_WORK TO COMPLETE_: Write out word for word each line from the one containing "green cutting board [383,299,520,453]" through the close of the listing, including both ends. Pictures do not belong in the copy.

<<<<

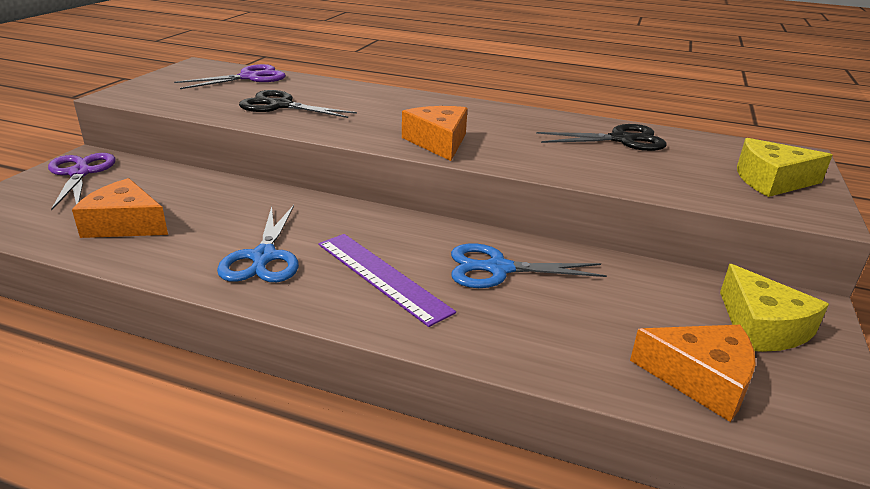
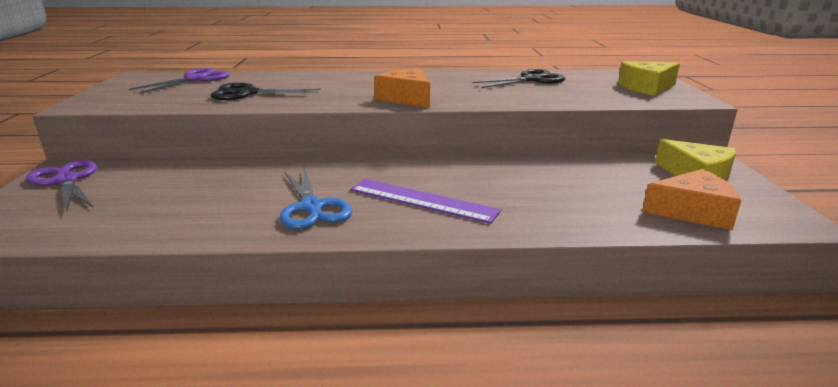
camera: 20 degrees left, 5 degrees down
orange cheese [72,178,168,238] -> none
blue scissors [451,243,607,288] -> none

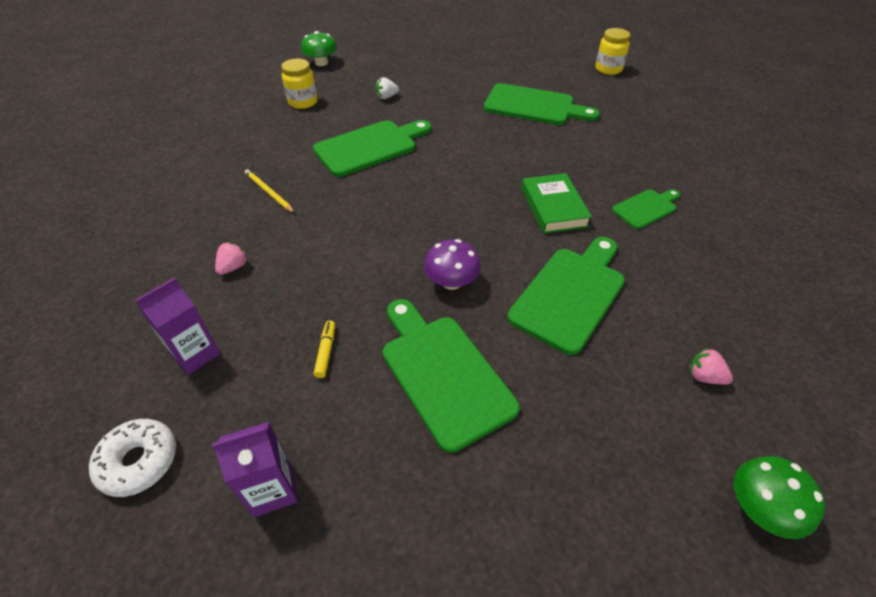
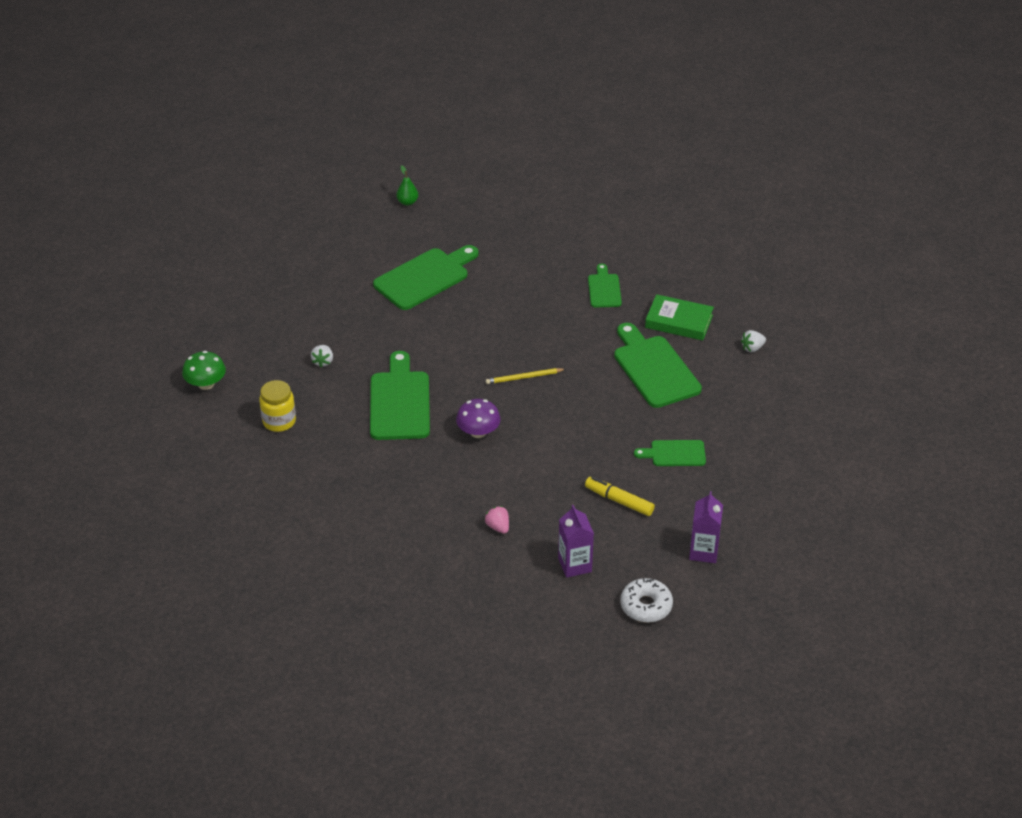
camera: 60 degrees left, 5 degrees down
yellow pencil [245,169,295,213] -> yellow pencil moved to [486,368,566,384]
yellow marker [314,321,335,378] -> yellow marker [585,477,655,516], size x1.58
green cutting board [383,299,520,453] -> green cutting board [634,440,706,466], size x0.56
purple mushroom [424,239,481,290] -> purple mushroom moved to [456,399,500,438]
green book [521,173,592,234] -> green book moved to [645,294,714,340]
yellow jar [595,28,630,75] -> green pear [396,165,418,206]
pink strawberry [689,348,733,384] -> white strawberry [741,330,766,353]
green mushroom [734,456,825,539] -> none

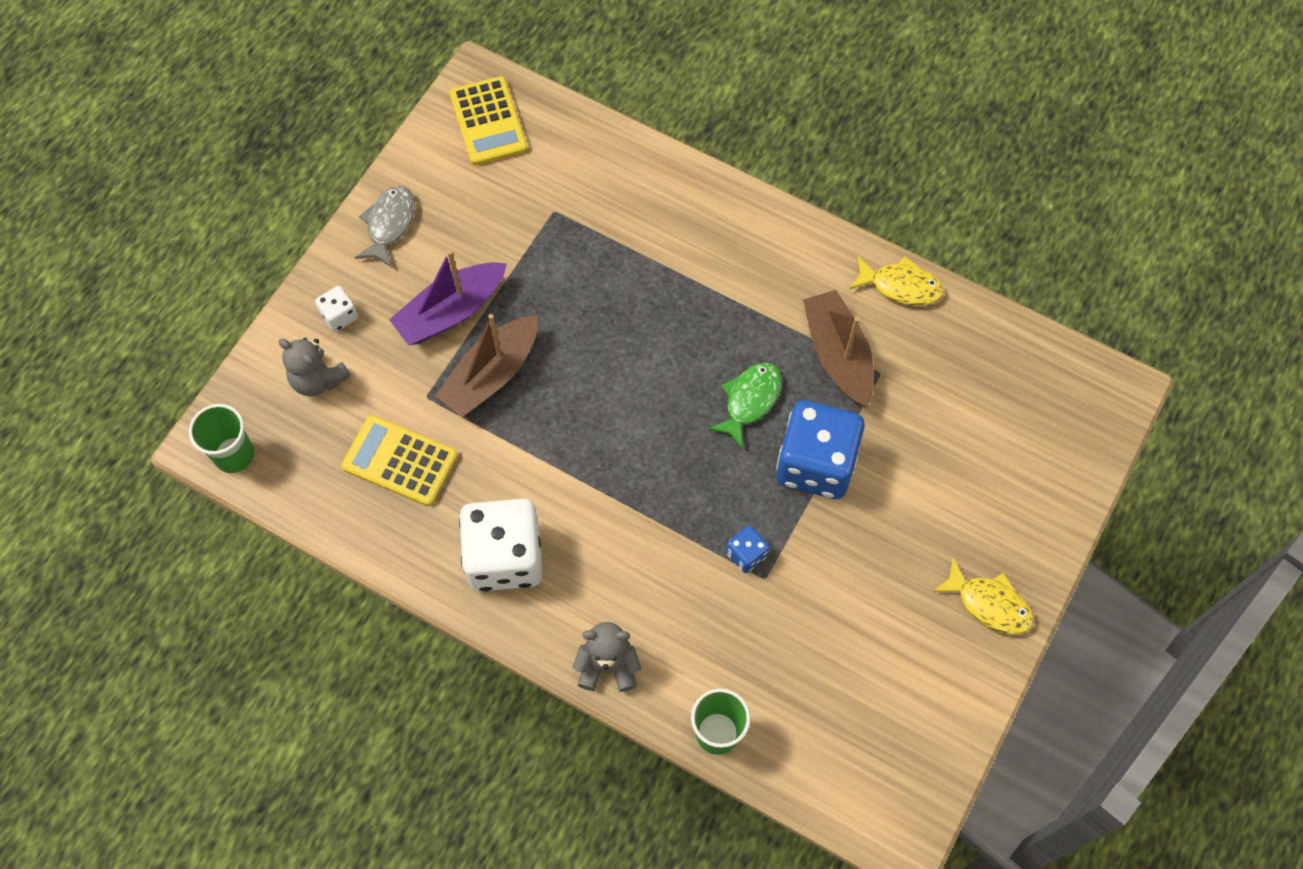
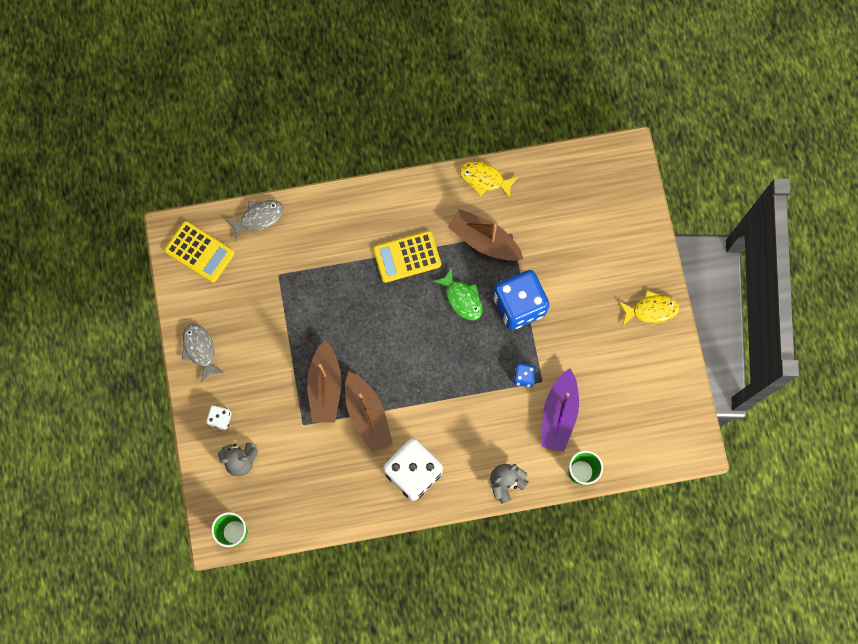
camera: 40 degrees left, 10 degrees up
yellow calculator [341,415,458,506] -> yellow calculator moved to [373,231,441,283]
purple boat [389,250,507,345] -> purple boat moved to [541,368,579,452]
green fish [708,362,782,449] -> green fish turned 150 degrees clockwise [432,267,483,320]
yellow fish [849,256,944,306] -> yellow fish turned 135 degrees counterclockwise [460,161,518,199]
none -> grey fish [226,200,284,242]
none -> brown boat [345,372,393,452]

>>>>

_ANSWER SECTION_:
green cutting board [383,299,520,453] -> green cutting board [634,440,706,466], size x0.56
purple mushroom [424,239,481,290] -> purple mushroom moved to [456,399,500,438]
green book [521,173,592,234] -> green book moved to [645,294,714,340]
yellow jar [595,28,630,75] -> green pear [396,165,418,206]
pink strawberry [689,348,733,384] -> white strawberry [741,330,766,353]
green mushroom [734,456,825,539] -> none

camera: 40 degrees left, 10 degrees up
yellow calculator [341,415,458,506] -> yellow calculator moved to [373,231,441,283]
purple boat [389,250,507,345] -> purple boat moved to [541,368,579,452]
green fish [708,362,782,449] -> green fish turned 150 degrees clockwise [432,267,483,320]
yellow fish [849,256,944,306] -> yellow fish turned 135 degrees counterclockwise [460,161,518,199]
none -> grey fish [226,200,284,242]
none -> brown boat [345,372,393,452]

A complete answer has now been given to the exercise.